>>>>>

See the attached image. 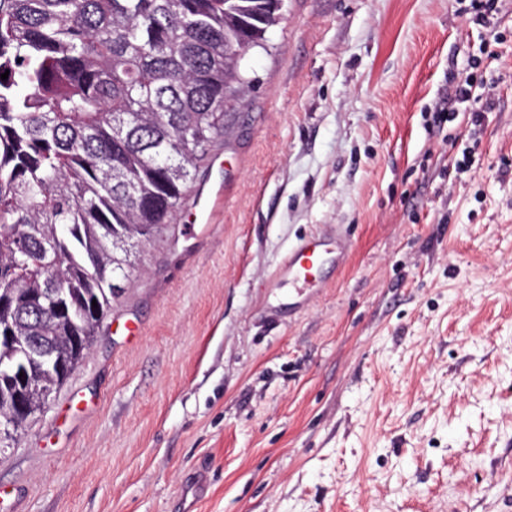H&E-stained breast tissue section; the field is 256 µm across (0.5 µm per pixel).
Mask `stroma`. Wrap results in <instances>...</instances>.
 Returning <instances> with one entry per match:
<instances>
[{"label": "stroma", "instance_id": "stroma-1", "mask_svg": "<svg viewBox=\"0 0 512 512\" xmlns=\"http://www.w3.org/2000/svg\"><path fill=\"white\" fill-rule=\"evenodd\" d=\"M267 38L0 512H512V0H285ZM331 242L334 245L332 253H336V264L342 262L346 252V244L336 237L333 242L327 238H314L303 242L295 253L288 259V263L281 269V274L288 276L290 281H309L318 267L322 264V260L331 254L326 248Z\"/></svg>", "mask_w": 512, "mask_h": 512}]
</instances>
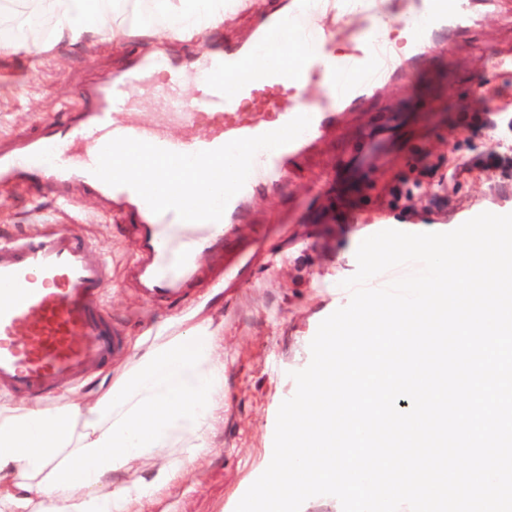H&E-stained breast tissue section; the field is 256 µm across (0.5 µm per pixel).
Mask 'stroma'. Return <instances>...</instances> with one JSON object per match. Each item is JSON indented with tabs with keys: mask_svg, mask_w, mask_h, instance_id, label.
Wrapping results in <instances>:
<instances>
[{
	"mask_svg": "<svg viewBox=\"0 0 512 512\" xmlns=\"http://www.w3.org/2000/svg\"><path fill=\"white\" fill-rule=\"evenodd\" d=\"M288 0H257L220 29L187 41L156 46L147 38L121 45L94 38L65 41L39 54L0 55V144L9 145L45 124L86 111L84 90L108 83L137 58L162 53L191 68L203 42L249 43L265 13ZM428 60L409 80L394 82L363 106L339 113L312 147L288 162L278 185L256 193L243 207L223 251L199 258L200 274L176 300H147L129 271L137 243L129 221L77 181L57 184L0 181V242L38 233L44 219L62 232H82L104 253L112 286L104 306L126 338L112 366L128 363L135 347L155 337L208 325L219 336L224 362V418L208 434L209 446L193 467L132 512H235L273 454L276 417L296 389L292 378L311 360L319 324L348 304L344 279L357 270L361 241L385 229L449 232L470 215L512 213V172H448L489 152L512 157V112H480L477 86L498 90L512 103V0H478L464 29L437 30ZM166 70L134 90L133 121L150 125L166 107L154 91ZM396 125L386 163L352 180L337 181L351 151ZM434 173L421 177L425 166ZM252 255L232 280L213 287L209 274L229 256Z\"/></svg>",
	"mask_w": 512,
	"mask_h": 512,
	"instance_id": "1",
	"label": "stroma"
}]
</instances>
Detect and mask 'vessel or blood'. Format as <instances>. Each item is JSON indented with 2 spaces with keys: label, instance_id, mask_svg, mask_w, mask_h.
<instances>
[{
  "label": "vessel or blood",
  "instance_id": "obj_1",
  "mask_svg": "<svg viewBox=\"0 0 512 512\" xmlns=\"http://www.w3.org/2000/svg\"><path fill=\"white\" fill-rule=\"evenodd\" d=\"M373 3L292 0L287 11L264 16L252 44L222 49L204 45L199 59L203 79L190 99L181 96L178 71L170 69L159 89L170 105V122L203 121L208 126L205 133L174 137L123 121L130 90L150 79L157 67L156 62L138 60L109 83L88 88L93 106L78 122L48 125L37 136L20 138L14 149L0 150V175L81 181L89 192L134 218L135 278L145 297H177L195 277L200 254L223 248L224 236L240 218L251 191L282 179L289 157L306 151L343 108L363 104L394 77L404 75L401 52L372 27L361 32L360 48L348 57L332 65L326 60L331 37L312 25V15L327 9L344 17L357 16ZM418 4L420 15L406 22L418 45L432 28L464 21L470 9V0H418ZM294 44L304 45V53L292 55ZM259 52L270 59L267 68L255 67L253 59ZM314 82L323 86L320 98L280 108L279 96ZM244 101L261 105L264 117L239 120ZM270 112L275 120H267ZM300 114L310 116L309 128L294 141L256 155L244 187L217 222H185L172 211L154 214L132 188L110 186L92 173L100 150L116 137L189 154L279 129ZM77 138L85 142L78 158L69 152ZM111 281L112 271L101 250L81 233H60L49 226L36 235L1 242L0 390L49 399L106 363L123 344L103 306Z\"/></svg>",
  "mask_w": 512,
  "mask_h": 512
}]
</instances>
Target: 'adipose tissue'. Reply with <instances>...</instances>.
I'll list each match as a JSON object with an SVG mask.
<instances>
[{
	"instance_id": "ef3b65f1",
	"label": "adipose tissue",
	"mask_w": 512,
	"mask_h": 512,
	"mask_svg": "<svg viewBox=\"0 0 512 512\" xmlns=\"http://www.w3.org/2000/svg\"><path fill=\"white\" fill-rule=\"evenodd\" d=\"M53 36L1 40L0 52L40 53L64 39L97 35L121 43L137 35L138 0H42ZM253 0H154L157 39H184L220 25ZM208 327L136 349L123 371L90 401L53 410L0 407V512H129L205 453L206 433L224 409V363ZM148 461L150 479L121 476ZM23 482L25 495L14 486Z\"/></svg>"
}]
</instances>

<<<<<

→ WHAT YOU WILL DO: Copy exactly, and only, the lines from the one containing "Target: 'adipose tissue'." through the last line of the listing.

→ RESPONSE BELOW:
Target: 'adipose tissue'. Reply with <instances>...</instances>.
I'll list each match as a JSON object with an SVG mask.
<instances>
[{
	"instance_id": "ef3b65f1",
	"label": "adipose tissue",
	"mask_w": 512,
	"mask_h": 512,
	"mask_svg": "<svg viewBox=\"0 0 512 512\" xmlns=\"http://www.w3.org/2000/svg\"><path fill=\"white\" fill-rule=\"evenodd\" d=\"M53 36L1 40L0 52L40 53L64 39L97 35L121 43L137 35L138 0H42ZM253 0H154L157 39H184L220 25ZM208 327L136 349L123 371L90 401L53 410L0 407V512H129L205 453L206 433L224 409V363ZM148 461L150 479L121 476ZM23 482L25 495L14 486Z\"/></svg>"
}]
</instances>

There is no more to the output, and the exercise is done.